Exercise details
Report every line below that carries the word "diode".

Stored data entries
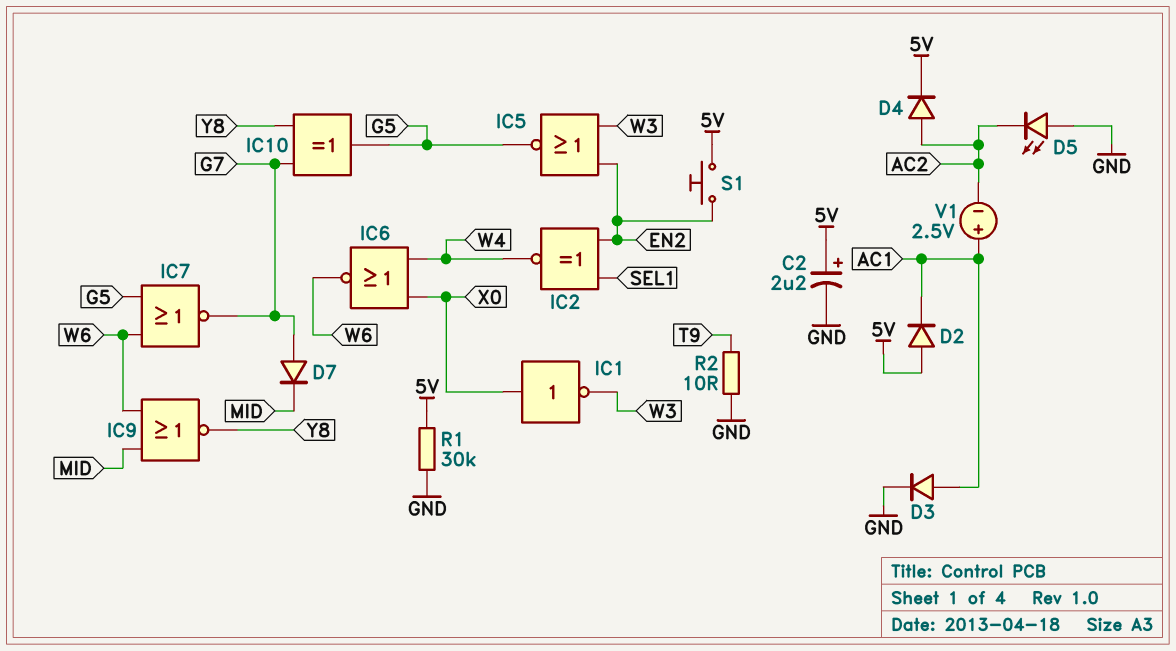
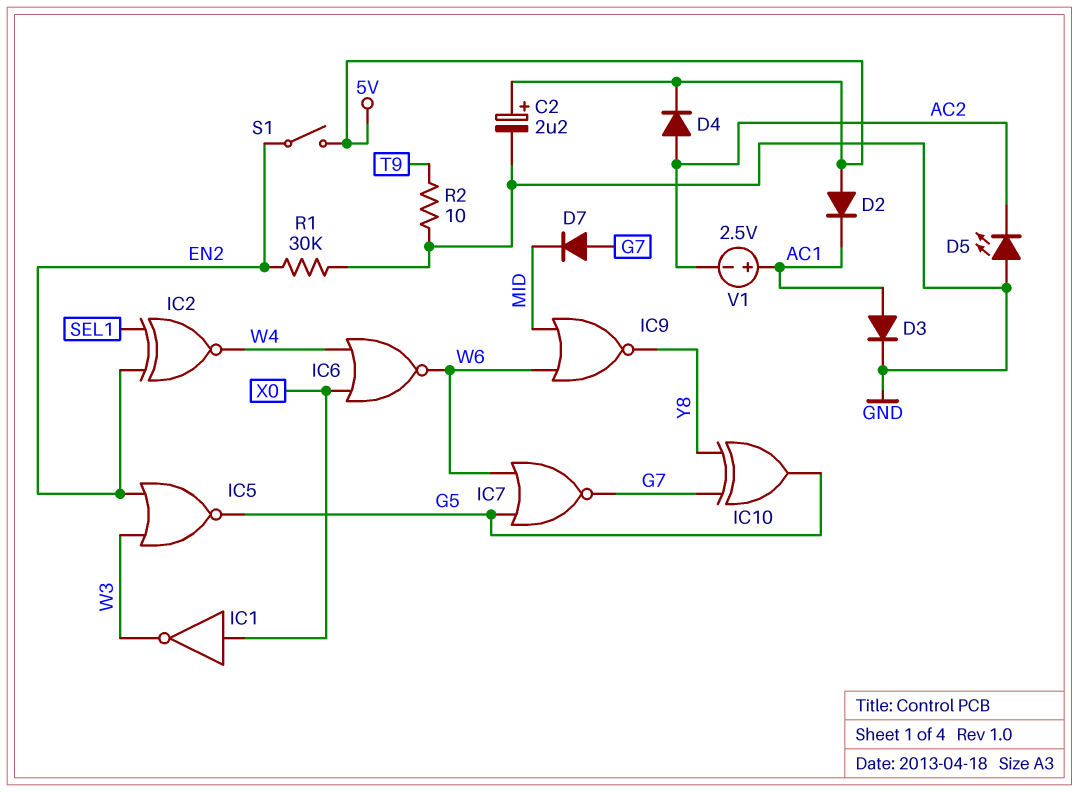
R1: 30k (5V, GND) -> 30k (EN2, GND)
S1: button (5V, EN2) -> switch (5V, EN2)

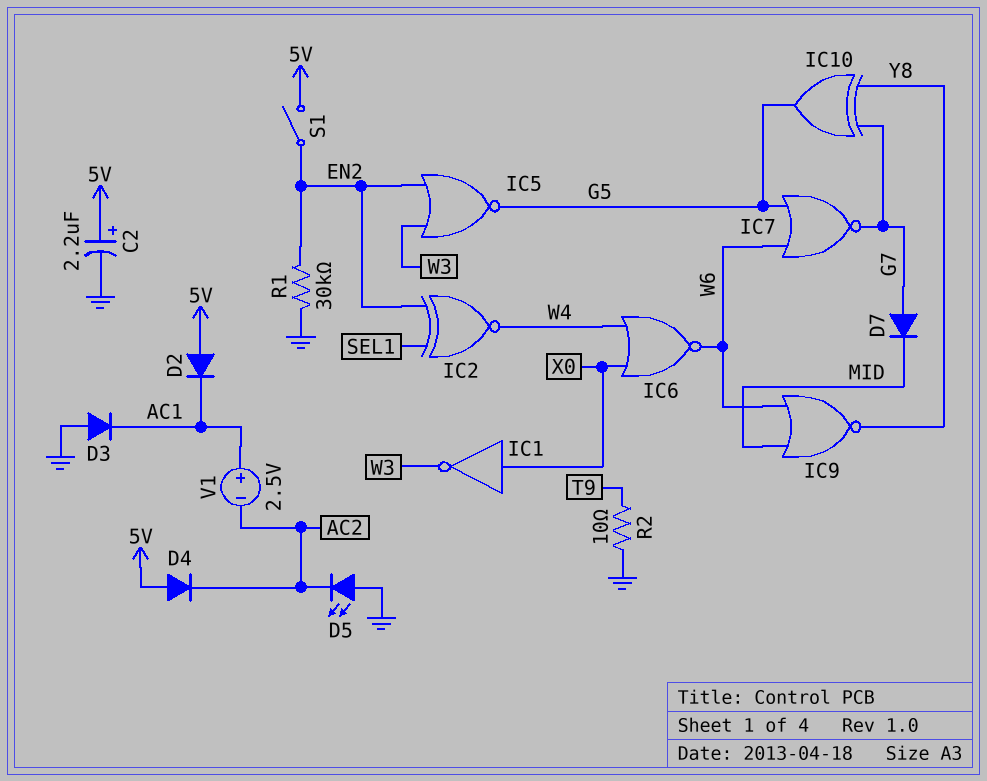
D3: diode (A AC1, K GND) -> diode (A GND, K AC1)
D4: diode (A AC2, K 5V) -> diode (A 5V, K AC2)

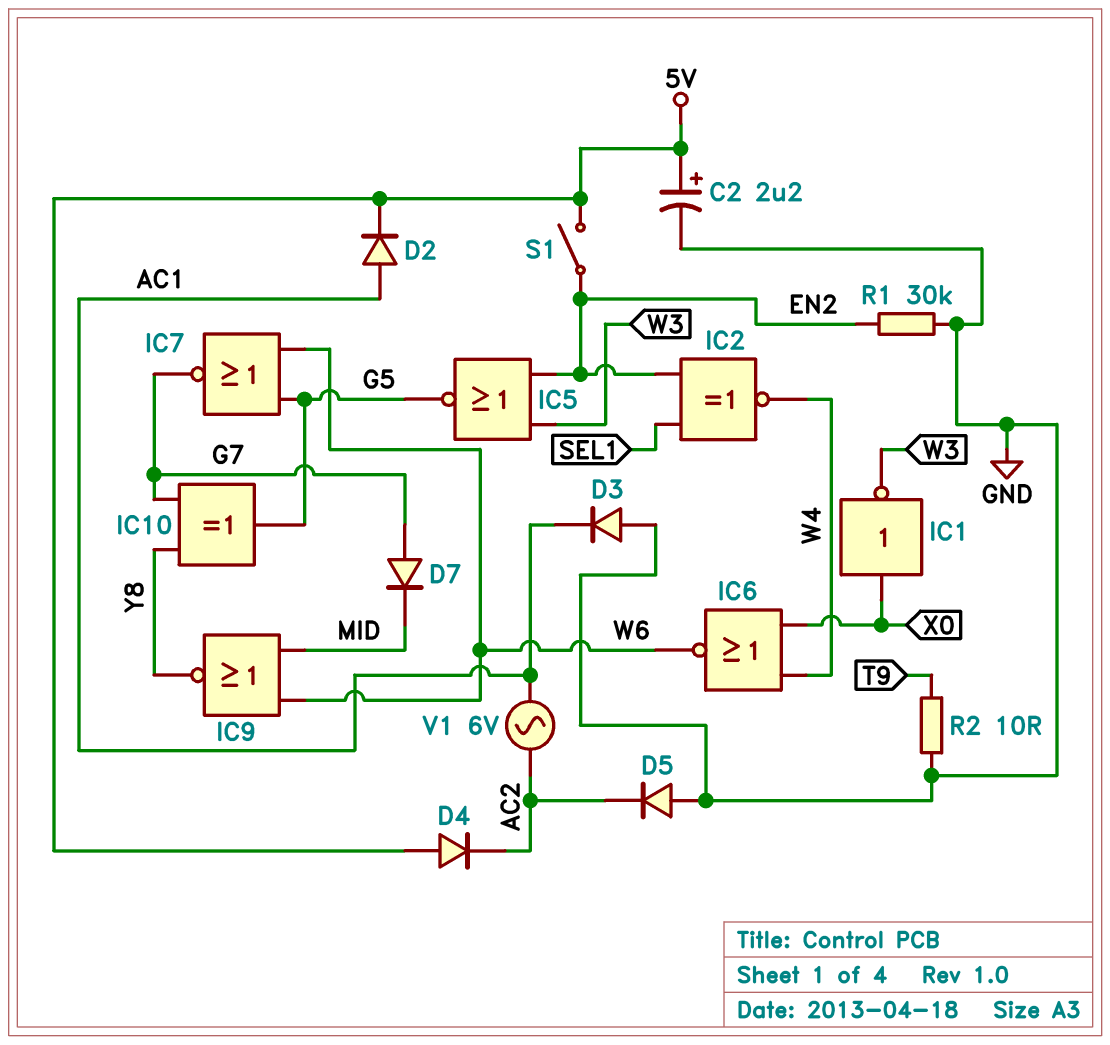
D2: diode (A 5V, K AC1) -> diode (A AC1, K 5V)
D5: LED (A GND, K AC2) -> diode (A GND, K AC2)
V1: 2.5V (plus AC1, minus AC2) -> AC 6V (AC1, AC2)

Output of the task
D3: diode (A AC1, K GND) -> diode (A GND, K AC1)
D4: diode (A AC2, K 5V) -> diode (A 5V, K AC2)
D2: diode (A 5V, K AC1) -> diode (A AC1, K 5V)
D5: LED (A GND, K AC2) -> diode (A GND, K AC2)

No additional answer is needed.